WHAT THE TASK REQUIRES: In the data below, how many lines contain the word "orange"? Answer with the number alone.

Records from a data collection
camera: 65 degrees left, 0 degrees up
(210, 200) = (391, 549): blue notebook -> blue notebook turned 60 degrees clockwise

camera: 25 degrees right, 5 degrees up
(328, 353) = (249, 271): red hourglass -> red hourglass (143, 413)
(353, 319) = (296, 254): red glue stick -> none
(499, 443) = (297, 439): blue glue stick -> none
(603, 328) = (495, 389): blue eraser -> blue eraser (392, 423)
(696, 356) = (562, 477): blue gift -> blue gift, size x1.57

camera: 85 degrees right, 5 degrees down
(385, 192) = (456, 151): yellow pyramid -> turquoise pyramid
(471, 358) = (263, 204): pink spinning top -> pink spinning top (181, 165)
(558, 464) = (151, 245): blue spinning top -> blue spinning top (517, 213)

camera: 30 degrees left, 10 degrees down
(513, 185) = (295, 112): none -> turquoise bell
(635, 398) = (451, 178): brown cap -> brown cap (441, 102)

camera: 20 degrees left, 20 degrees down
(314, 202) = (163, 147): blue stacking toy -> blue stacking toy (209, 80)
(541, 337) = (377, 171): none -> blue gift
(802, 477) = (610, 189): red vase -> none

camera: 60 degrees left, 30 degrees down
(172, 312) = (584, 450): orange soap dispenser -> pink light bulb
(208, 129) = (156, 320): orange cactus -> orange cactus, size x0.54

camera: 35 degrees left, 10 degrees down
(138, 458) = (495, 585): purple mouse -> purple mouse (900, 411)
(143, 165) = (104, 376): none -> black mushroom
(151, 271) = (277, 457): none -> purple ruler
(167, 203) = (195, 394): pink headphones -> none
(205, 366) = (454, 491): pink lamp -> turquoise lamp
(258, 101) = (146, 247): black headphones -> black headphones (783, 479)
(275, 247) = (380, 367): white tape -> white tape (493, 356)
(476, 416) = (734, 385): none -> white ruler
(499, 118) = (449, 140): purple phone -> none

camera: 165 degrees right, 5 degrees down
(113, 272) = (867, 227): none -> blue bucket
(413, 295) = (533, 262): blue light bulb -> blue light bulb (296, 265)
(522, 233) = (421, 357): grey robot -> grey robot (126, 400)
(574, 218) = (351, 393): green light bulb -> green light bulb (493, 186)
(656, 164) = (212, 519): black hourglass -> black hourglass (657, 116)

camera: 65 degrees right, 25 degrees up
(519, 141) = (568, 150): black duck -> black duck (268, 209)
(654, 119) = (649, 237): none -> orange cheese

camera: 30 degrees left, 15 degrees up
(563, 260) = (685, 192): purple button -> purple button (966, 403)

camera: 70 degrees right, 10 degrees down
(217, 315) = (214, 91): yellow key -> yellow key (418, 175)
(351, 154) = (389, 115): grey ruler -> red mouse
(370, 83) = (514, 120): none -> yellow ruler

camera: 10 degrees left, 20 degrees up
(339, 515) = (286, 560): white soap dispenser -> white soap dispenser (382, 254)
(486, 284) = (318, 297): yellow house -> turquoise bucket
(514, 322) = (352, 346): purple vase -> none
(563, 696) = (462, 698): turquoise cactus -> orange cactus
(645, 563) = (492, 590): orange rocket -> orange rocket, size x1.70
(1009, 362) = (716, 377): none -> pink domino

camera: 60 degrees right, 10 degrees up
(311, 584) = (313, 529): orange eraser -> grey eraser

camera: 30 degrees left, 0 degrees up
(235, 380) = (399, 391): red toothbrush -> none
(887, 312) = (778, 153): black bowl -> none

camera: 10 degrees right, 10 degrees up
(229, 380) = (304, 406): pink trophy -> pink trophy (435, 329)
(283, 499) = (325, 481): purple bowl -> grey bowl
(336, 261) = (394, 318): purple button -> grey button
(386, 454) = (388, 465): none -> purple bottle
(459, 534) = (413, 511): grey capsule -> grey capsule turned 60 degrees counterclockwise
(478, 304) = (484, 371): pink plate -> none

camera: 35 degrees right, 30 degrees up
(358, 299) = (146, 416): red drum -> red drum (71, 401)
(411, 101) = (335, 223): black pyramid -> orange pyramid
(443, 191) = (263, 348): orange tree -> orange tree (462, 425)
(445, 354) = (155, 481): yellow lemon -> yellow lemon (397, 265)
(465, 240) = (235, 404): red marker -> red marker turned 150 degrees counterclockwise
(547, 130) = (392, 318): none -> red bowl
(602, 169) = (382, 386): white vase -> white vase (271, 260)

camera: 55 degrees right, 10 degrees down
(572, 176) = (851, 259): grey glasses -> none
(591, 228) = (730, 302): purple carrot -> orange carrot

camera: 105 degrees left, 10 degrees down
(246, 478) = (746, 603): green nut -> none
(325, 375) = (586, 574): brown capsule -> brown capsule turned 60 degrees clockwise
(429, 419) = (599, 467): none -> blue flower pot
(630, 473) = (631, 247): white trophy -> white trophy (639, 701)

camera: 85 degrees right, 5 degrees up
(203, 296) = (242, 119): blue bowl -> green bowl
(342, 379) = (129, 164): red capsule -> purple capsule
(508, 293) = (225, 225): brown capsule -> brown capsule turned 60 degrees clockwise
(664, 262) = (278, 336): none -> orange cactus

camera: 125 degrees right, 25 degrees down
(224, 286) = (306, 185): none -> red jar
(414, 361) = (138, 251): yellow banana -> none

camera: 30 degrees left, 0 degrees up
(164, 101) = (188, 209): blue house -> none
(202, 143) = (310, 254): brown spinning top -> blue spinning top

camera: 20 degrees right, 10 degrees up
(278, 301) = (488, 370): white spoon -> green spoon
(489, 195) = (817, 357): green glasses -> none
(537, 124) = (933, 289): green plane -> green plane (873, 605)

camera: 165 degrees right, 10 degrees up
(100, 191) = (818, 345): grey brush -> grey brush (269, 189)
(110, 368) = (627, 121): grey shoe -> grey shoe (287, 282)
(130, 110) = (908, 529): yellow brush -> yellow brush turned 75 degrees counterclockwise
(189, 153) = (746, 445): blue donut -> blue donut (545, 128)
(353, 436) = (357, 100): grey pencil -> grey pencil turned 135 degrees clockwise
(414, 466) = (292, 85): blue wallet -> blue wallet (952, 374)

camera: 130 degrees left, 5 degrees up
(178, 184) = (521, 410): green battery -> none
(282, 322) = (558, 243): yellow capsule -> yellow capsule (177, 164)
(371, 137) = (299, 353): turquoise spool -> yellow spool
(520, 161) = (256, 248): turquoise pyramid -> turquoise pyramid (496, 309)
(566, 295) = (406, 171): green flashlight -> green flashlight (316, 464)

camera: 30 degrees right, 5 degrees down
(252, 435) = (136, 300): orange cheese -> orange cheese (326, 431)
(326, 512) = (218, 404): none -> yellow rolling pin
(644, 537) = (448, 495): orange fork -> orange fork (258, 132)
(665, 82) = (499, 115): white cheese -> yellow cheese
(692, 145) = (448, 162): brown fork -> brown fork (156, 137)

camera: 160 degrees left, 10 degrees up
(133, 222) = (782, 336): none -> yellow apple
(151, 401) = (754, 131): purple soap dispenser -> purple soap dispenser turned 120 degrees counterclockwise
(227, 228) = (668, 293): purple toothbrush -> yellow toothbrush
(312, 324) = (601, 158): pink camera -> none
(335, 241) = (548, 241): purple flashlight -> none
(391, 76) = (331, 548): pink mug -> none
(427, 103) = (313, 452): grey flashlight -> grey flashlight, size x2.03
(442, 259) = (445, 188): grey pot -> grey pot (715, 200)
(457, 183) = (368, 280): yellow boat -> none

ANSWER AREA: 12